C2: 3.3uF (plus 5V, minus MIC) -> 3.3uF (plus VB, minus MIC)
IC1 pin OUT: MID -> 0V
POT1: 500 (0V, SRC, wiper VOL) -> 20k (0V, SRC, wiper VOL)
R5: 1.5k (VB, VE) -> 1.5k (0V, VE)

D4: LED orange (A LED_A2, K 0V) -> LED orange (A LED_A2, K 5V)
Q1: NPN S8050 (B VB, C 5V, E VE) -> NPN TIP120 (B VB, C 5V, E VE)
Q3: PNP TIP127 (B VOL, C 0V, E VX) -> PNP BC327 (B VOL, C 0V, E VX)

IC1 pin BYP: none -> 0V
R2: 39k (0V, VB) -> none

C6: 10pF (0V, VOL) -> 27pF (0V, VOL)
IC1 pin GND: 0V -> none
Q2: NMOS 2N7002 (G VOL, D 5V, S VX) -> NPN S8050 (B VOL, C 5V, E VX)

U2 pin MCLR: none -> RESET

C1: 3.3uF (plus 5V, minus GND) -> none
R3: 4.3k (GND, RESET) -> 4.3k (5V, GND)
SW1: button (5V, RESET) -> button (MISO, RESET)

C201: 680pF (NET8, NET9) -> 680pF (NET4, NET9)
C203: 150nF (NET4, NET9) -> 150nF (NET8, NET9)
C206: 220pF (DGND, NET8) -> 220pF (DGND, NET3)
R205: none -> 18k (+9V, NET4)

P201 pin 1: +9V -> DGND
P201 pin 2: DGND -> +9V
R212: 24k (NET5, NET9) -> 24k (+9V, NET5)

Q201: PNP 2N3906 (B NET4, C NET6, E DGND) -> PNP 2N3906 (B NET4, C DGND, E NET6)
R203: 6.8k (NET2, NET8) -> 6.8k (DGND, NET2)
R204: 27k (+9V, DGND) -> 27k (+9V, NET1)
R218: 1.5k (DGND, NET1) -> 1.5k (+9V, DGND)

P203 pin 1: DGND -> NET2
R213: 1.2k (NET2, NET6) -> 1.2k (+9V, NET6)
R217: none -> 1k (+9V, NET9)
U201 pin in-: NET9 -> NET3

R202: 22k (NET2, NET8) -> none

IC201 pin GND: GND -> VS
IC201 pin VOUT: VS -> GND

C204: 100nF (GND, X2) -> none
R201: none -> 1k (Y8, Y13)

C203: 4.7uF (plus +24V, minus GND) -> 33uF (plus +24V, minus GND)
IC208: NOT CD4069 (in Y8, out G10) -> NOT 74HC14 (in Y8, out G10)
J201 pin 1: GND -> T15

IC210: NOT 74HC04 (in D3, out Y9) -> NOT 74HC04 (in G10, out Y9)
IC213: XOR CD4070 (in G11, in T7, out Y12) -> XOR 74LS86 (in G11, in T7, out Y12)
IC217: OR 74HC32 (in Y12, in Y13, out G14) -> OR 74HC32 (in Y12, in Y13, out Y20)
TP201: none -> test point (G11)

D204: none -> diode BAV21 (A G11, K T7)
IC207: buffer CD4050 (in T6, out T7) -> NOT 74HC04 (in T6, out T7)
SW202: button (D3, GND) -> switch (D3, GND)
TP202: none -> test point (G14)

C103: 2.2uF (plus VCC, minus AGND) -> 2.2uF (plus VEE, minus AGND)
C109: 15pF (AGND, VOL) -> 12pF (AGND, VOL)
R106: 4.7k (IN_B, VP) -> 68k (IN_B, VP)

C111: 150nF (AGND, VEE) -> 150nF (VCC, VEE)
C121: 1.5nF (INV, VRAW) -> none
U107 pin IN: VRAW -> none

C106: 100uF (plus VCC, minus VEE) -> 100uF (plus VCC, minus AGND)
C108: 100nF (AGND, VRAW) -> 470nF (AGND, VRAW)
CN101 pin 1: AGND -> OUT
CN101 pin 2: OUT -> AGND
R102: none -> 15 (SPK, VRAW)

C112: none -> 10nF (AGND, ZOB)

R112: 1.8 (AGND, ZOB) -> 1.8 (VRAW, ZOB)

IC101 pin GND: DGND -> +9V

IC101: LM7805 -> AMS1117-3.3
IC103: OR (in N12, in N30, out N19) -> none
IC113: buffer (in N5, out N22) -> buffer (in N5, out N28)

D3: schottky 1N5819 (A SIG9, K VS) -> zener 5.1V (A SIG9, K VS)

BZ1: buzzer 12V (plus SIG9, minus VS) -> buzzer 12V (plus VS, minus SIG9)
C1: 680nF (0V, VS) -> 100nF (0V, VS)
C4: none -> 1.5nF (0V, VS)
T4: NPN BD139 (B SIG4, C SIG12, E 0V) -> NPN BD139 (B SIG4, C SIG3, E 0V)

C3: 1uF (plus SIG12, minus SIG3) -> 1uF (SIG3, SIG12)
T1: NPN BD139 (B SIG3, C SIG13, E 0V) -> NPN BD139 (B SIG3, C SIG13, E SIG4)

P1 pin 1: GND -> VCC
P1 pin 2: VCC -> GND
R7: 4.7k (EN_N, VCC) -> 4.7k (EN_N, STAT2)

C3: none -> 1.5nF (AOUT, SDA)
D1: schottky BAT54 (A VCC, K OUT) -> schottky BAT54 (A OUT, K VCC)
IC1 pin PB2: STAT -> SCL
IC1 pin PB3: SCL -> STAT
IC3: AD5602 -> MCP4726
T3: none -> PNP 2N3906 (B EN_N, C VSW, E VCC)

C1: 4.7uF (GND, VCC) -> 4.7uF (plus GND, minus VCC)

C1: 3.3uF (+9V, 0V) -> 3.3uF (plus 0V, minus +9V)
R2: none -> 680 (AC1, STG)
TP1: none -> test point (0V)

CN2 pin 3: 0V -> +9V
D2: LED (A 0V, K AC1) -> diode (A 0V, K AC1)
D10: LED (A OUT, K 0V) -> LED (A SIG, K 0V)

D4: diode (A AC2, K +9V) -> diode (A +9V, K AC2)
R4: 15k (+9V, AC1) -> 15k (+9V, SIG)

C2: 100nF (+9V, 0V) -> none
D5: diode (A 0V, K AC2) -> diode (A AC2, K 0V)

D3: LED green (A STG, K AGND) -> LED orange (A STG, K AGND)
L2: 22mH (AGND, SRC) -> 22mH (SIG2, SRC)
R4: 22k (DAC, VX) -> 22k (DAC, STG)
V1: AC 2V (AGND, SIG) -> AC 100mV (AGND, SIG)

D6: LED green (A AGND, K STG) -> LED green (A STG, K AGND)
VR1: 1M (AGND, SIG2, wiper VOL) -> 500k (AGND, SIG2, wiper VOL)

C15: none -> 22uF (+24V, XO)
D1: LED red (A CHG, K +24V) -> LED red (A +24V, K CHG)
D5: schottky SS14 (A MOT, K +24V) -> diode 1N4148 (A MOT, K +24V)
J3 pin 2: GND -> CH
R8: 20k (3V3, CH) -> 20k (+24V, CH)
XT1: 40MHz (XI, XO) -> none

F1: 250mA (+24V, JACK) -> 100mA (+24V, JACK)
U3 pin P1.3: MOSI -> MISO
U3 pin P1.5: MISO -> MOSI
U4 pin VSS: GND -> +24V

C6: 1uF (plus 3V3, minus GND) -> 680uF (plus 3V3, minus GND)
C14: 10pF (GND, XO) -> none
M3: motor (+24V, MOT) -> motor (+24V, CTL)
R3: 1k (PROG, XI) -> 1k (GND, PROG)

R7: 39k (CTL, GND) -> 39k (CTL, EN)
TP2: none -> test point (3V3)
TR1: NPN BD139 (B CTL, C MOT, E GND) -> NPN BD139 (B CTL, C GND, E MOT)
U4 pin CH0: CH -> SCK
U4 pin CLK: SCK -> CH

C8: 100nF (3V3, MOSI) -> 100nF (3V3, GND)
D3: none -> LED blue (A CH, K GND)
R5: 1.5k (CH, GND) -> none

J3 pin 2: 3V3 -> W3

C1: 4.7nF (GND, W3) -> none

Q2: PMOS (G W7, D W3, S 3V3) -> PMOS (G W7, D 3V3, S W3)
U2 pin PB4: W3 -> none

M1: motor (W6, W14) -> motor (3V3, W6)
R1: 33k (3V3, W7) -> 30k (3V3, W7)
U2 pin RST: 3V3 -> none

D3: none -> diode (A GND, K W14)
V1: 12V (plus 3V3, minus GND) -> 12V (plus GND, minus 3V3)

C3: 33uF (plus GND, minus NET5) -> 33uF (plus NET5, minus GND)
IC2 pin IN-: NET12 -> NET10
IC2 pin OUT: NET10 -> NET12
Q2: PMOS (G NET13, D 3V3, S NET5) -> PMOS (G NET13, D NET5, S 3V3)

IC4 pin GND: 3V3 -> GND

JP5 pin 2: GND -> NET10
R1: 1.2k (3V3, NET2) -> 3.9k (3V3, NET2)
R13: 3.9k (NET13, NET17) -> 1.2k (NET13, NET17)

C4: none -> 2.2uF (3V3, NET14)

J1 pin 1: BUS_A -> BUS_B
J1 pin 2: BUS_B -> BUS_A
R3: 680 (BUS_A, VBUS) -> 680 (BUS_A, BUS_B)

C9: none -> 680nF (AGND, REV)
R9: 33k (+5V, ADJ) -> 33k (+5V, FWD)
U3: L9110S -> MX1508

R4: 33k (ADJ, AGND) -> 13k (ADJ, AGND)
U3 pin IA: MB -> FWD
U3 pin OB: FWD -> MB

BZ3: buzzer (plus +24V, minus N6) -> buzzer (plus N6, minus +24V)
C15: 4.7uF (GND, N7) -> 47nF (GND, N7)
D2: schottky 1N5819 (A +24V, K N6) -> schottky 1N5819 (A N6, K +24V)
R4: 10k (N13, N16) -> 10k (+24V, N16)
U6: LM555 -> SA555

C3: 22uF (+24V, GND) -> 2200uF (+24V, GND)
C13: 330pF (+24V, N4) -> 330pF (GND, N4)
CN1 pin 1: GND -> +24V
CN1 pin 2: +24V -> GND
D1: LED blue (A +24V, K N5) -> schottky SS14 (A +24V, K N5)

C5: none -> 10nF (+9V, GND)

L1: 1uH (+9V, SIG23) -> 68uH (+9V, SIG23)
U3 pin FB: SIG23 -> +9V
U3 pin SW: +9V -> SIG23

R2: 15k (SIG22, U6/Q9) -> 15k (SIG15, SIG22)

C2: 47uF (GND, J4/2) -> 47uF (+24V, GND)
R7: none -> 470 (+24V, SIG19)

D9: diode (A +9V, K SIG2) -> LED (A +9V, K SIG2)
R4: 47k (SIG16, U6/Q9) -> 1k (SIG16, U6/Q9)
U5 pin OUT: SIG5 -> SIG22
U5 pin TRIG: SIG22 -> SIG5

**WHAT THIS TASK INVOLVES**
One stretch of the lines above is wanted, from the line that contains "C111: 150nF (AGND, VEE) -> 150nF (VCC, VEE)" through the line that contains "CN2 pin 3: 0V -> +9V". Output it exactly.

**TASK SOLUTION**
C111: 150nF (AGND, VEE) -> 150nF (VCC, VEE)
C121: 1.5nF (INV, VRAW) -> none
U107 pin IN: VRAW -> none

C106: 100uF (plus VCC, minus VEE) -> 100uF (plus VCC, minus AGND)
C108: 100nF (AGND, VRAW) -> 470nF (AGND, VRAW)
CN101 pin 1: AGND -> OUT
CN101 pin 2: OUT -> AGND
R102: none -> 15 (SPK, VRAW)

C112: none -> 10nF (AGND, ZOB)

R112: 1.8 (AGND, ZOB) -> 1.8 (VRAW, ZOB)

IC101 pin GND: DGND -> +9V

IC101: LM7805 -> AMS1117-3.3
IC103: OR (in N12, in N30, out N19) -> none
IC113: buffer (in N5, out N22) -> buffer (in N5, out N28)

D3: schottky 1N5819 (A SIG9, K VS) -> zener 5.1V (A SIG9, K VS)

BZ1: buzzer 12V (plus SIG9, minus VS) -> buzzer 12V (plus VS, minus SIG9)
C1: 680nF (0V, VS) -> 100nF (0V, VS)
C4: none -> 1.5nF (0V, VS)
T4: NPN BD139 (B SIG4, C SIG12, E 0V) -> NPN BD139 (B SIG4, C SIG3, E 0V)

C3: 1uF (plus SIG12, minus SIG3) -> 1uF (SIG3, SIG12)
T1: NPN BD139 (B SIG3, C SIG13, E 0V) -> NPN BD139 (B SIG3, C SIG13, E SIG4)

P1 pin 1: GND -> VCC
P1 pin 2: VCC -> GND
R7: 4.7k (EN_N, VCC) -> 4.7k (EN_N, STAT2)

C3: none -> 1.5nF (AOUT, SDA)
D1: schottky BAT54 (A VCC, K OUT) -> schottky BAT54 (A OUT, K VCC)
IC1 pin PB2: STAT -> SCL
IC1 pin PB3: SCL -> STAT
IC3: AD5602 -> MCP4726
T3: none -> PNP 2N3906 (B EN_N, C VSW, E VCC)

C1: 4.7uF (GND, VCC) -> 4.7uF (plus GND, minus VCC)

C1: 3.3uF (+9V, 0V) -> 3.3uF (plus 0V, minus +9V)
R2: none -> 680 (AC1, STG)
TP1: none -> test point (0V)

CN2 pin 3: 0V -> +9V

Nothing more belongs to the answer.